Every line of the listing that holds the word "yellow" should be returned.

[[ Data for processing open ]]

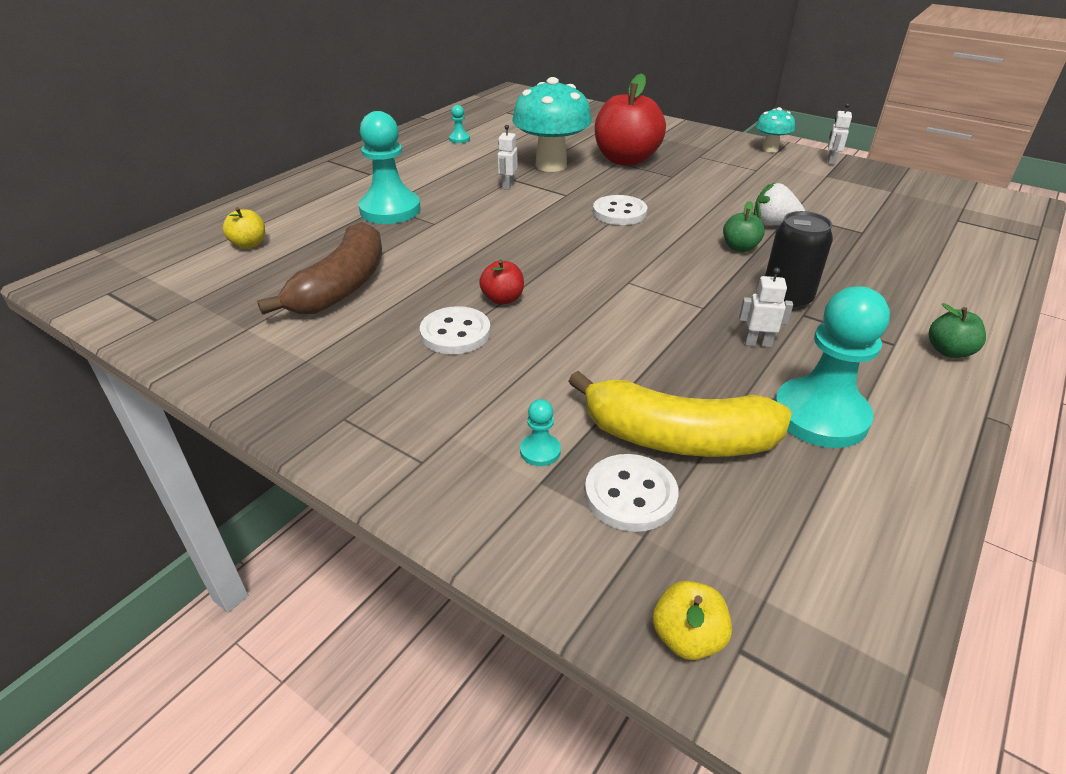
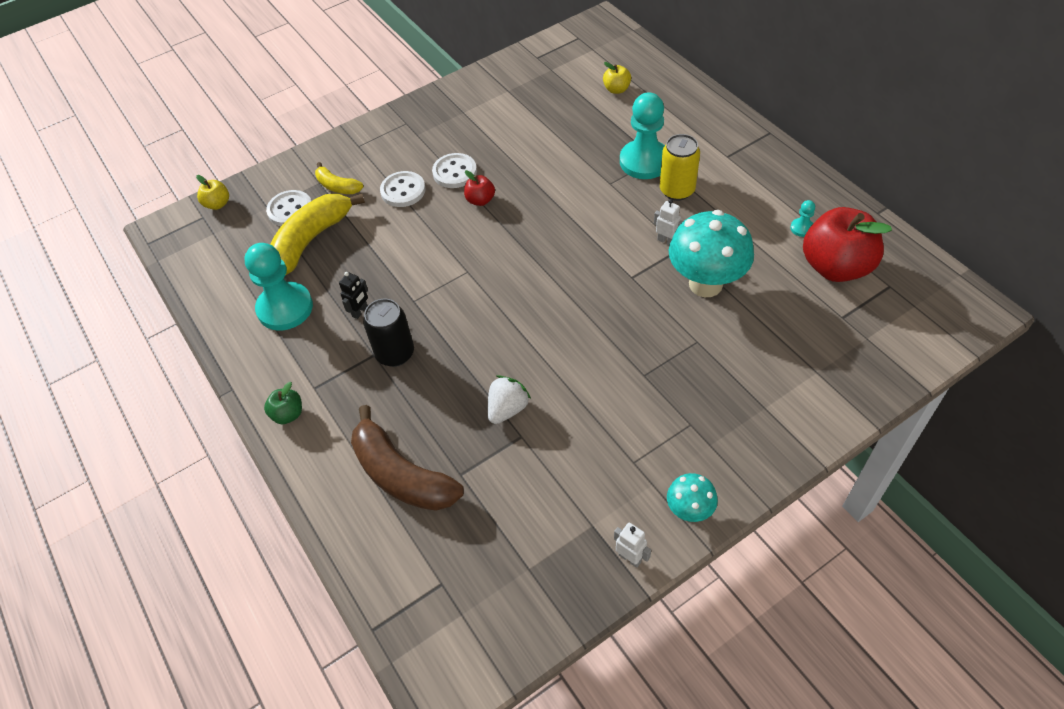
camera: 115 degrees right, 15 degrees up
(342, 286) = (536, 129): brown banana -> brown banana (401, 474)
(432, 189) = (677, 190): none -> yellow can
(540, 451) = (337, 186): turquoise pawn -> yellow banana
(619, 212) = (579, 303): white button -> white button (403, 190)
(626, 160) = (700, 351): red apple -> red apple (835, 267)
(740, 248) = (479, 362): green apple -> none
(757, 343) = (360, 311): white robot -> black robot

[[ Data for processing closed ]]

▶ _Written solution_
(432, 189) = (677, 190): none -> yellow can
(540, 451) = (337, 186): turquoise pawn -> yellow banana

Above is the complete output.